- _About this task_: Drop all images and give the records again exactly.

- _Dataset extract_:
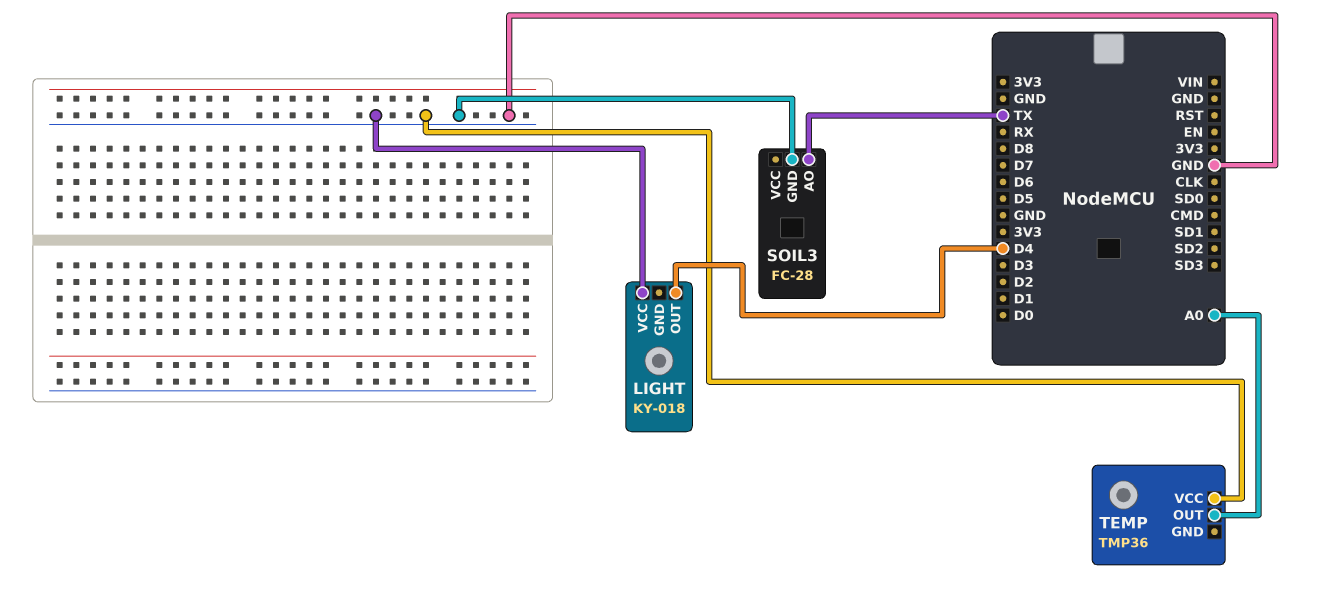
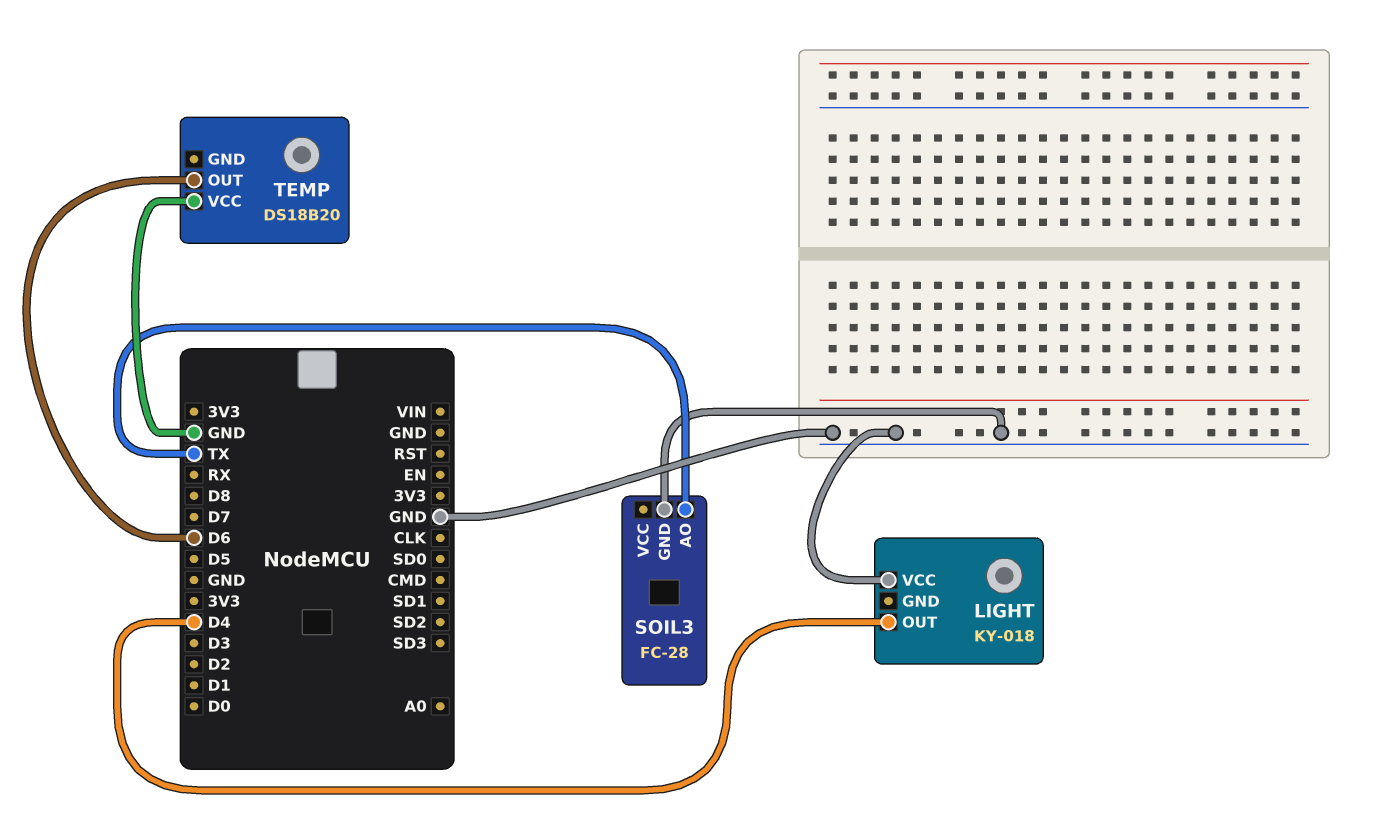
TEMP: TMP36 -> DS18B20
TEMP pin OUT: A0 -> D6

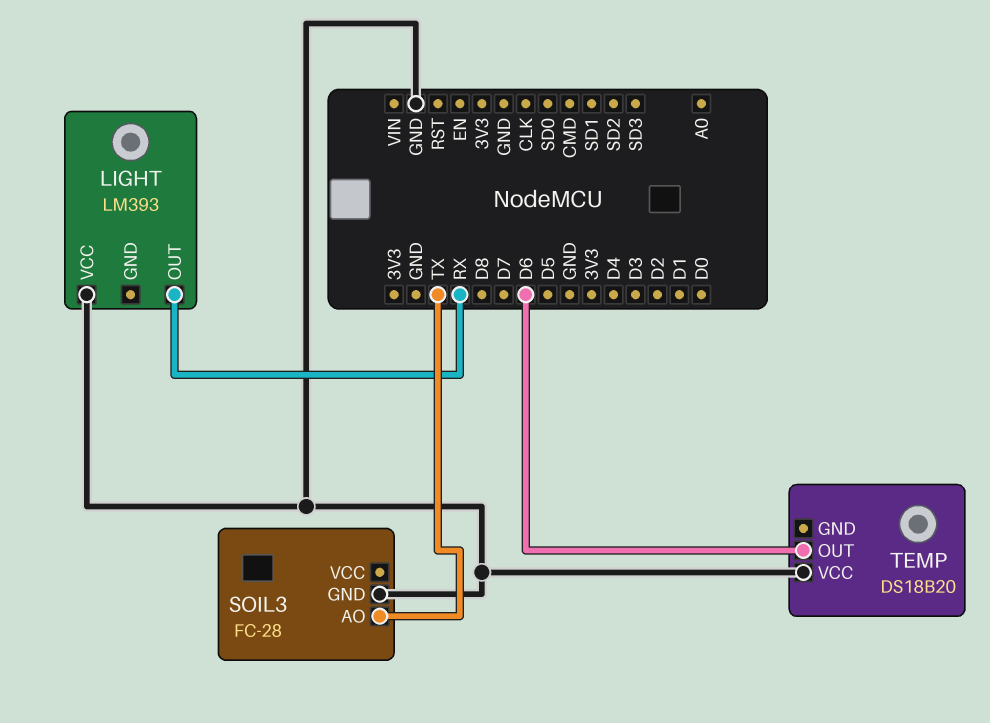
LIGHT: KY-018 -> LM393
LIGHT pin OUT: D4 -> RX

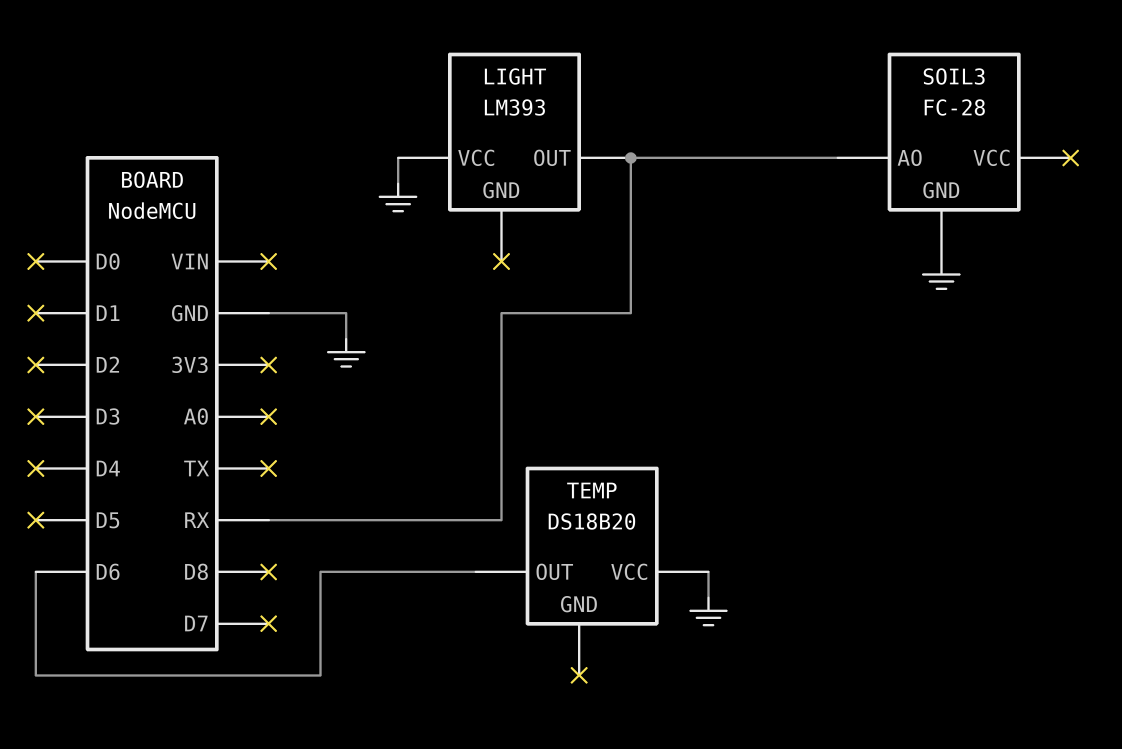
SOIL3 pin AO: TX -> RX

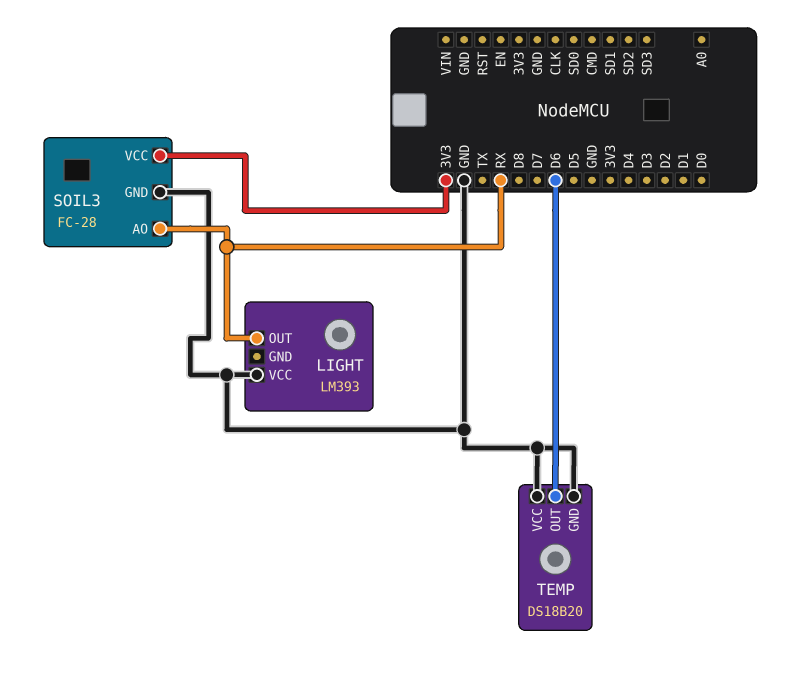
SOIL3 pin VCC: none -> 3V3
TEMP pin GND: none -> GND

- _Completed exercise_:
TEMP: TMP36 -> DS18B20
TEMP pin OUT: A0 -> D6

LIGHT: KY-018 -> LM393
LIGHT pin OUT: D4 -> RX

SOIL3 pin AO: TX -> RX

SOIL3 pin VCC: none -> 3V3
TEMP pin GND: none -> GND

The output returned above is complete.